RECORDS FOR PROCESSING
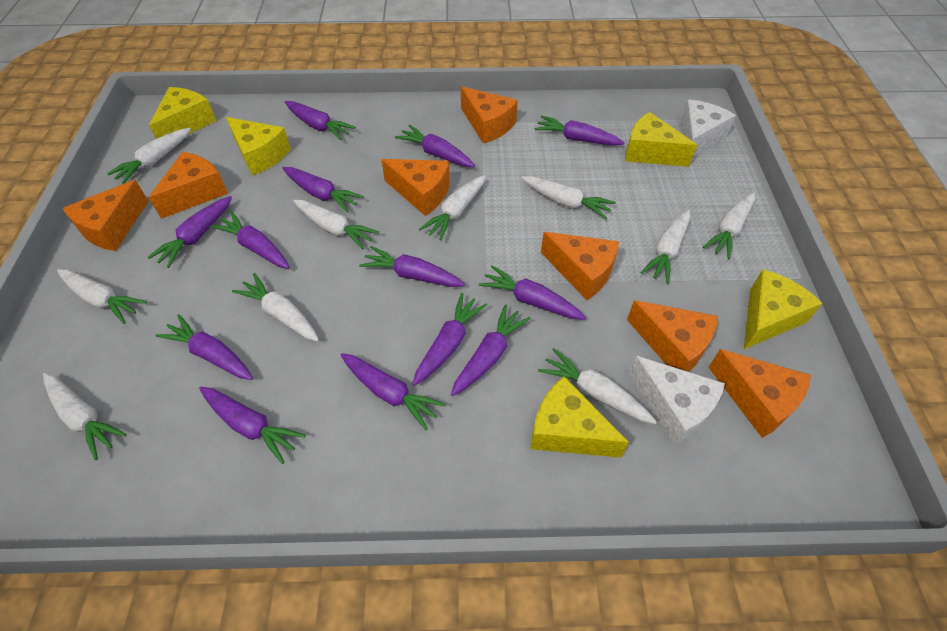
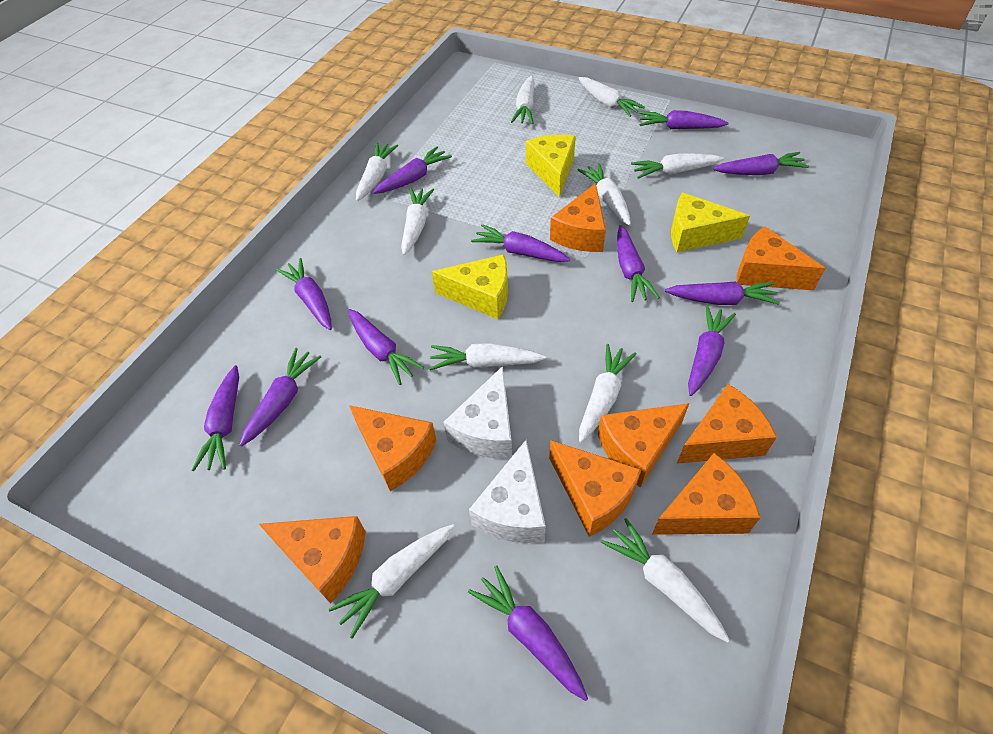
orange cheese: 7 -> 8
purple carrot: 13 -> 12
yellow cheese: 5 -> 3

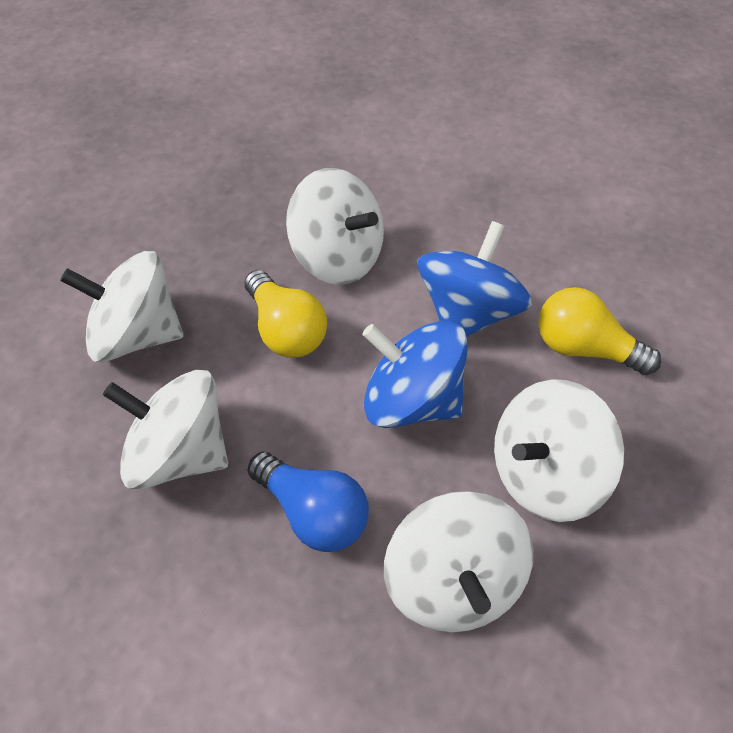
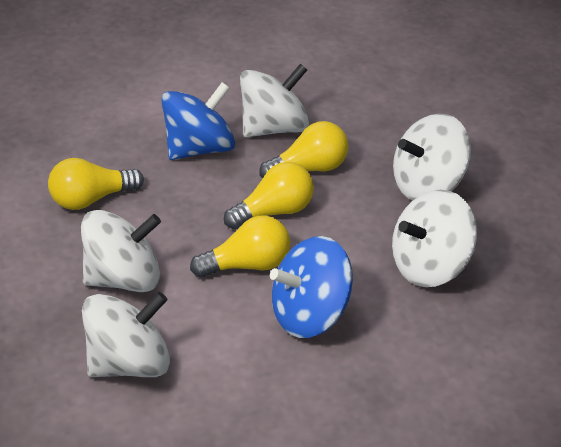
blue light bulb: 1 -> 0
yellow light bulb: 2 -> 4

--

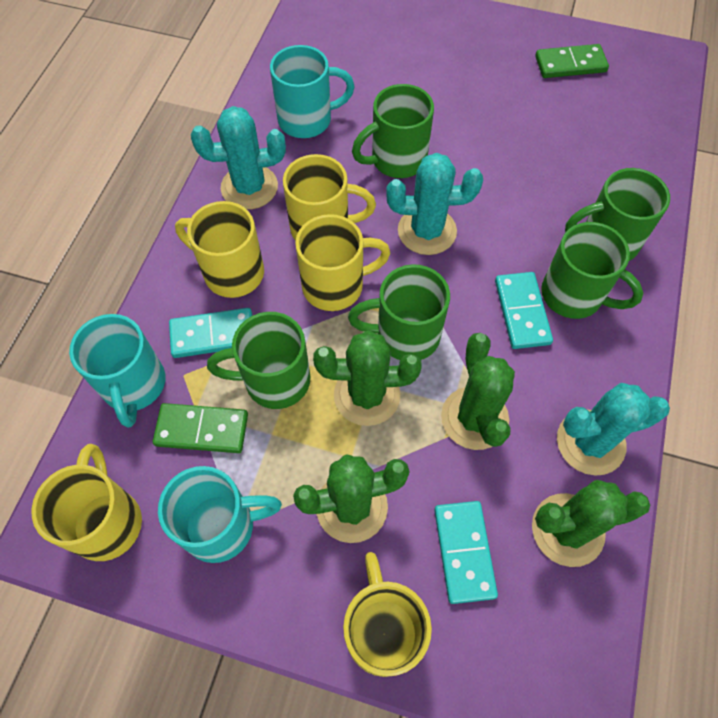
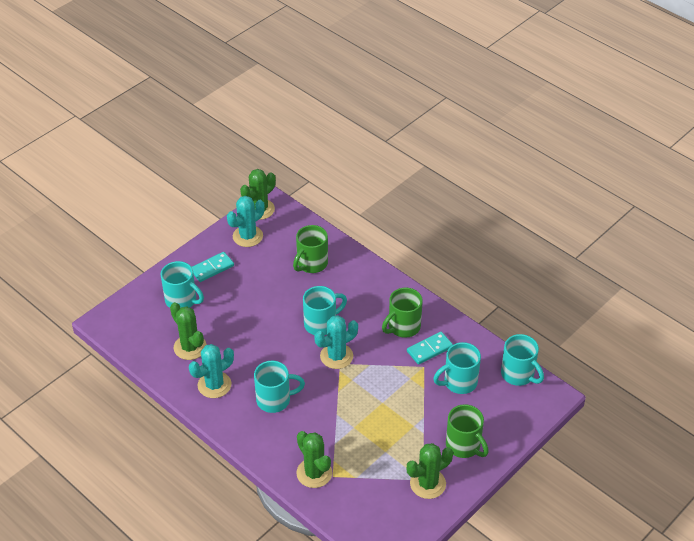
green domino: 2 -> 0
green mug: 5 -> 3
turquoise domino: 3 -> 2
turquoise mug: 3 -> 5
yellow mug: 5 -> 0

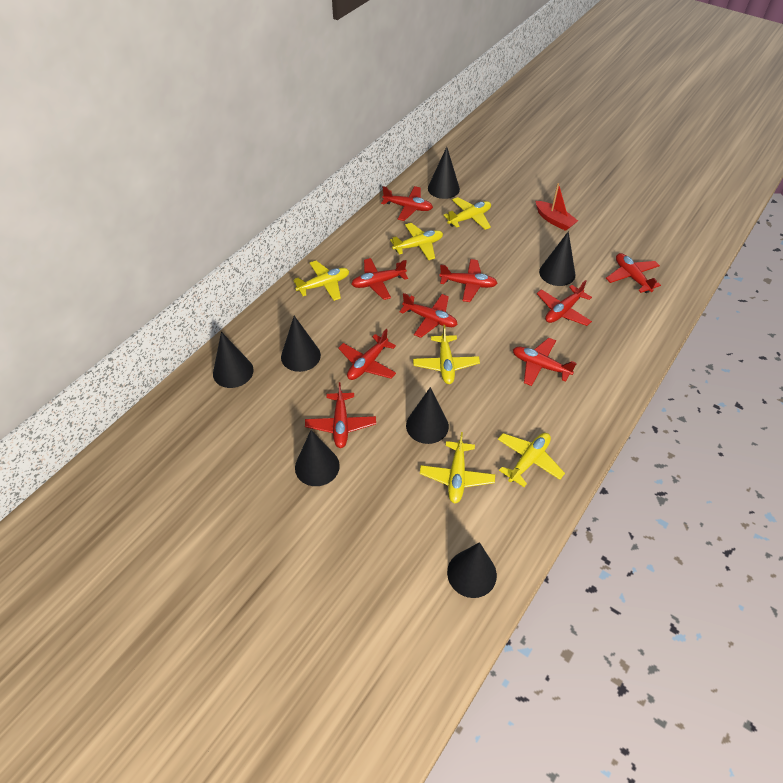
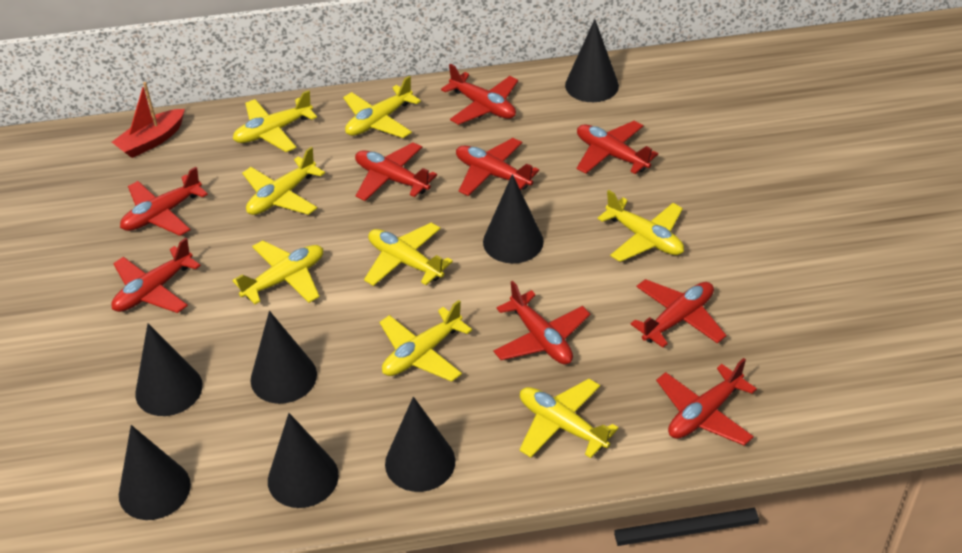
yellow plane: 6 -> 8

YOUR OBJECTIVE
Which lines of the material contain the string "turquoise"? List each of them.

ANSWER SPACE
turquoise domino: 3 -> 2
turquoise mug: 3 -> 5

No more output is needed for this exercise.